▸ **WHAT TO WORK ON**: Your task is to return all the entries below exactly, with every picture omitted.

▸ **DATA SUPPLIED**:

= Beginning of Section =

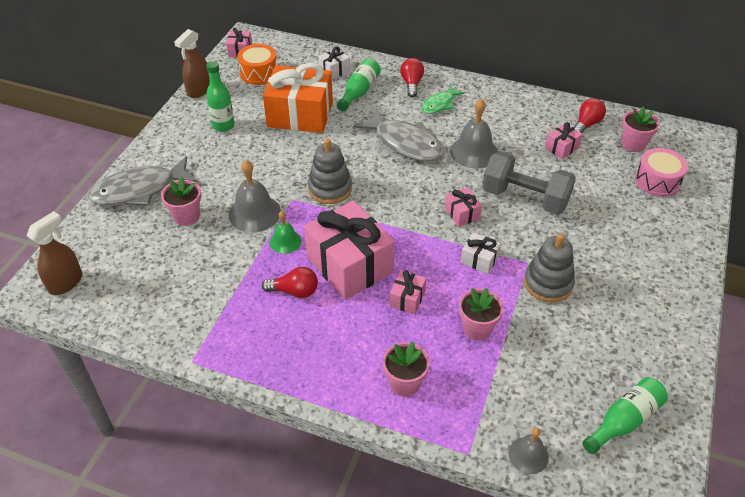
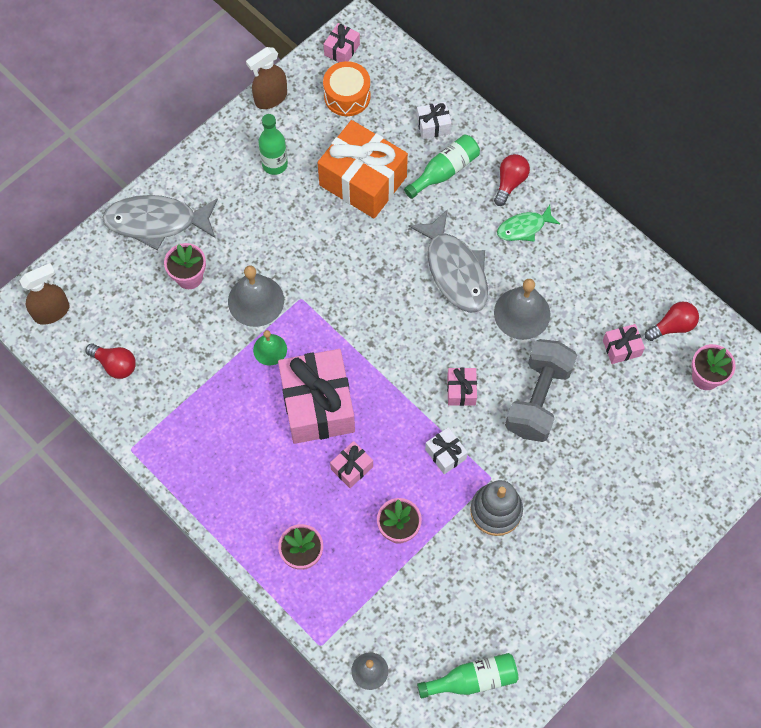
camera: 25 degrees right, 20 degrees up
(294, 291) = (252, 413): red light bulb -> red light bulb (115, 364)
(330, 189) = (344, 300): grey stacking toy -> none
(525, 198) = (538, 398): grey dumbbell -> grey dumbbell turned 60 degrees clockwise
(657, 181) = (696, 437): pink drum -> none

= End of Section =

▸ **RESPONSE TO THIS EXERCISE**:
camera: 25 degrees right, 20 degrees up
(294, 291) = (252, 413): red light bulb -> red light bulb (115, 364)
(330, 189) = (344, 300): grey stacking toy -> none
(525, 198) = (538, 398): grey dumbbell -> grey dumbbell turned 60 degrees clockwise
(657, 181) = (696, 437): pink drum -> none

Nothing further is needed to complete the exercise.